--- WORK TO BE COMPLETED ---
All of the data should be restated word for word, with the pictures omitted.

Remote sensing detection data:
————————

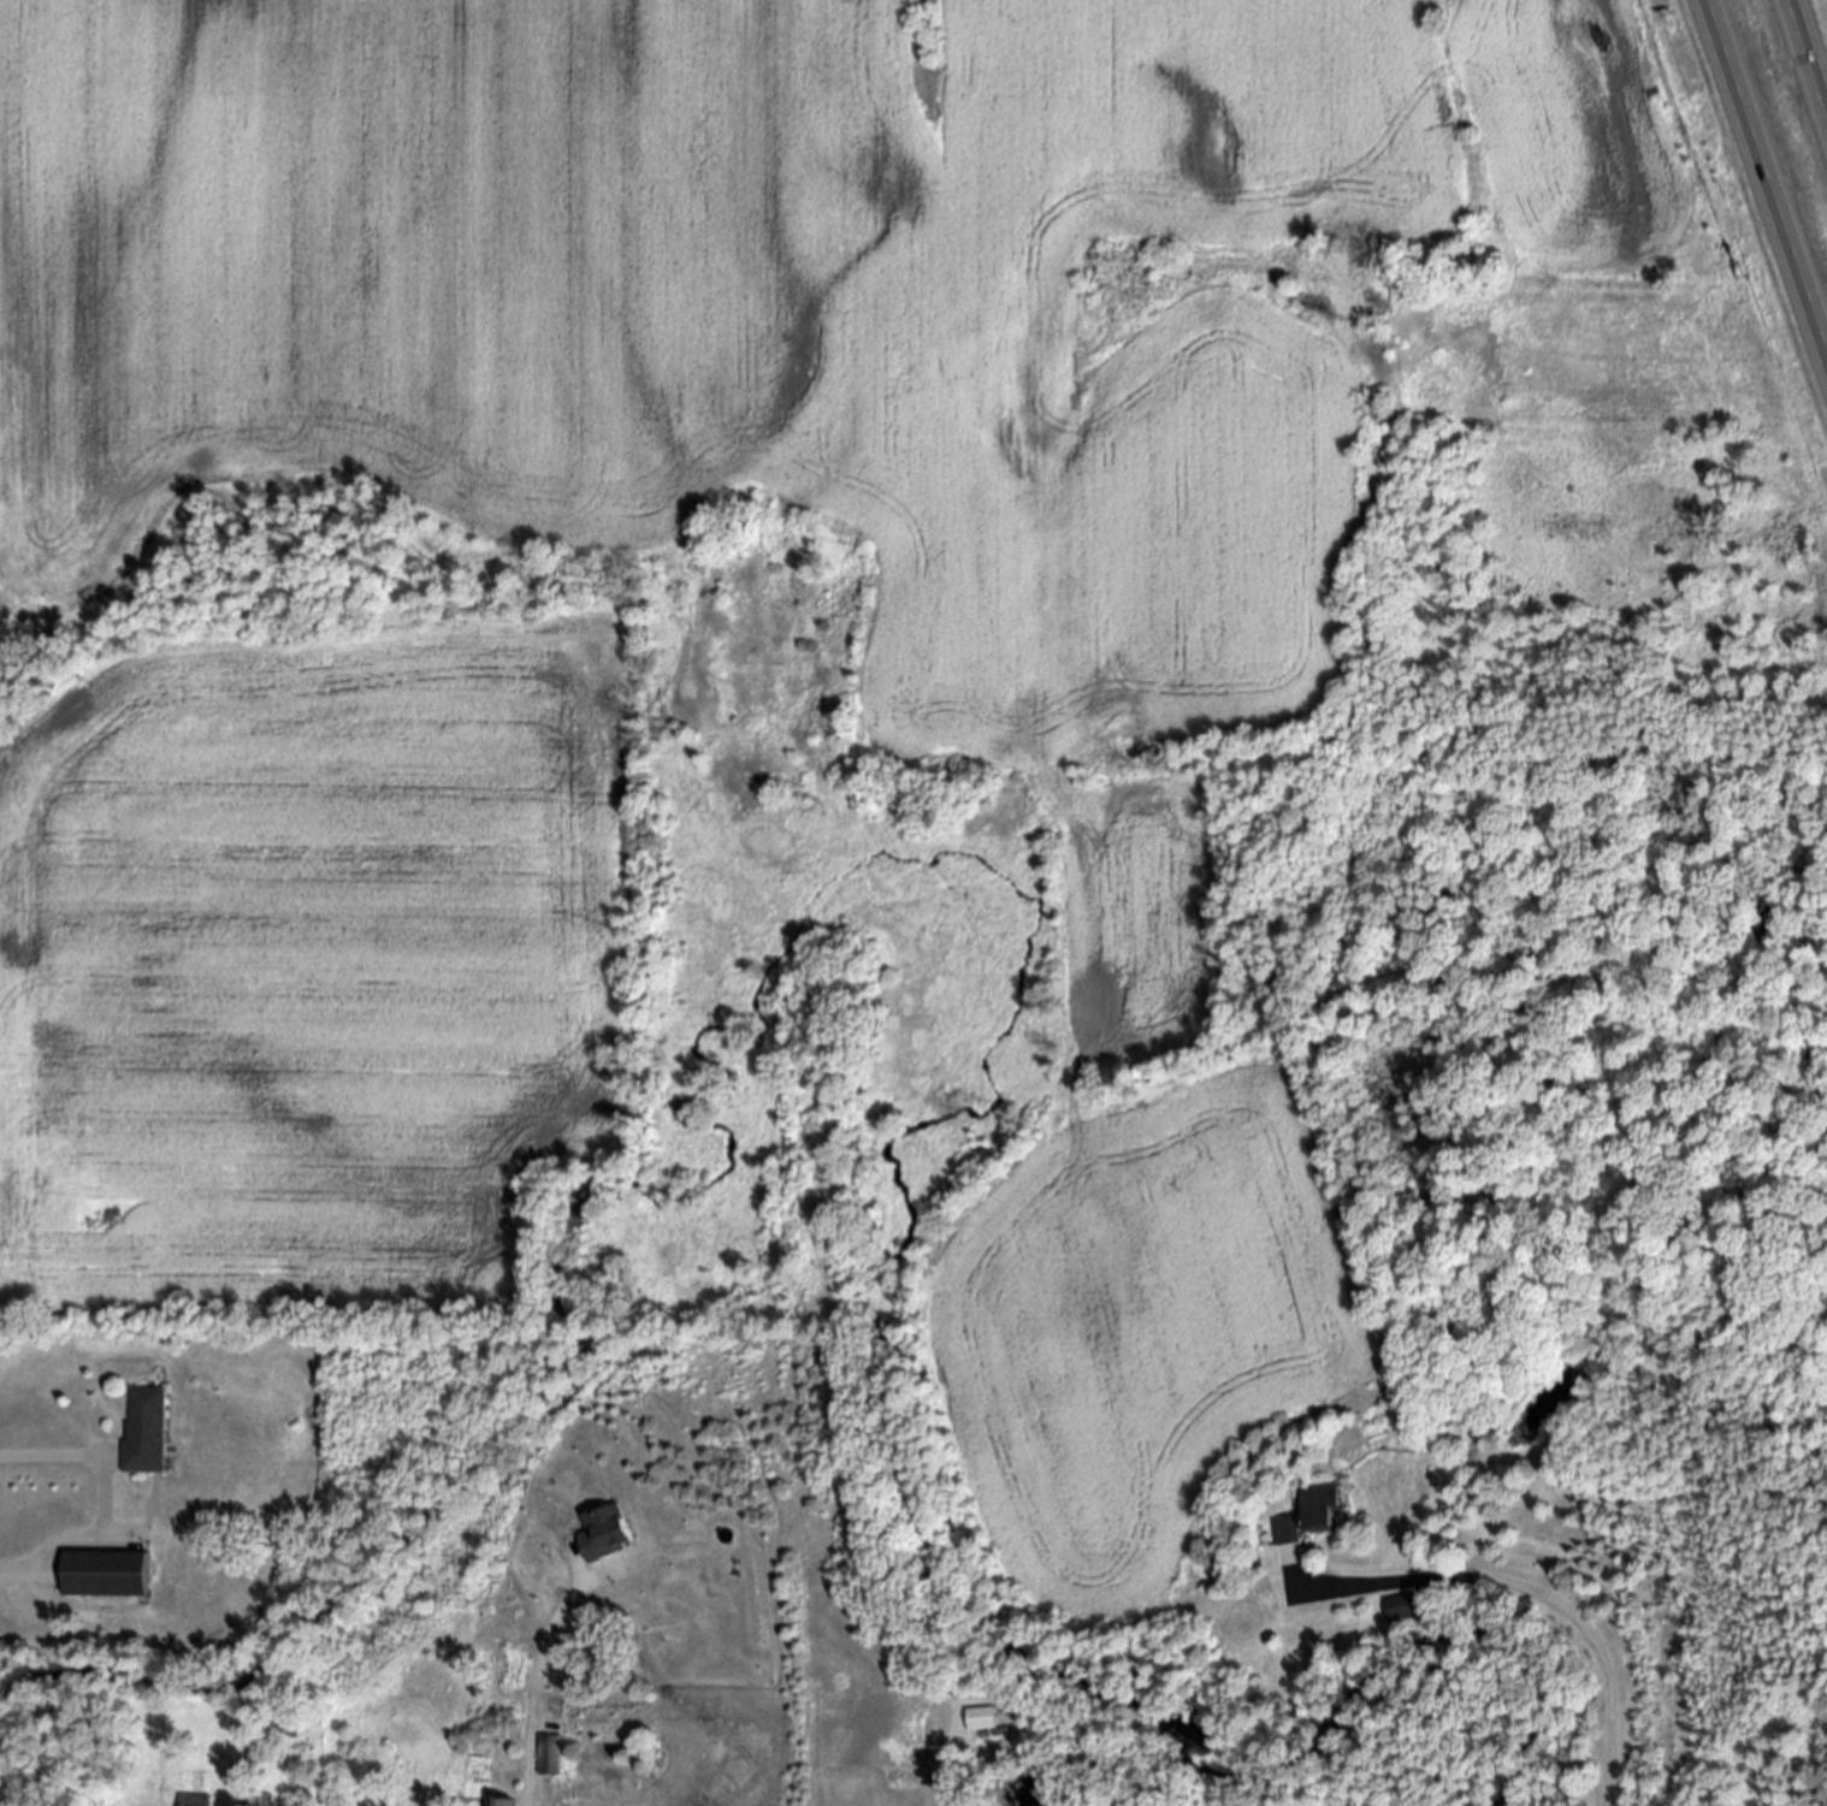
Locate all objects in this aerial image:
road: (1812, 41)
road: (1771, 159)
building: (145, 1430)
road: (105, 1503)
building: (1302, 1522)
building: (607, 1531)
building: (104, 1575)
road: (1551, 1592)
building: (1400, 1609)
road: (534, 1692)
building: (982, 1720)
building: (550, 1756)
road: (948, 1759)
building: (592, 1793)
building: (191, 1800)
building: (267, 1801)
building: (499, 1803)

————————

--- PROBLEM SOLUTION ---
Locate all objects in this aerial image:
road: (1812, 41)
road: (1771, 159)
building: (145, 1430)
road: (105, 1503)
building: (1302, 1522)
building: (607, 1531)
building: (104, 1575)
road: (1551, 1592)
building: (1400, 1609)
road: (534, 1692)
building: (982, 1720)
building: (550, 1756)
road: (948, 1759)
building: (592, 1793)
building: (191, 1800)
building: (267, 1801)
building: (499, 1803)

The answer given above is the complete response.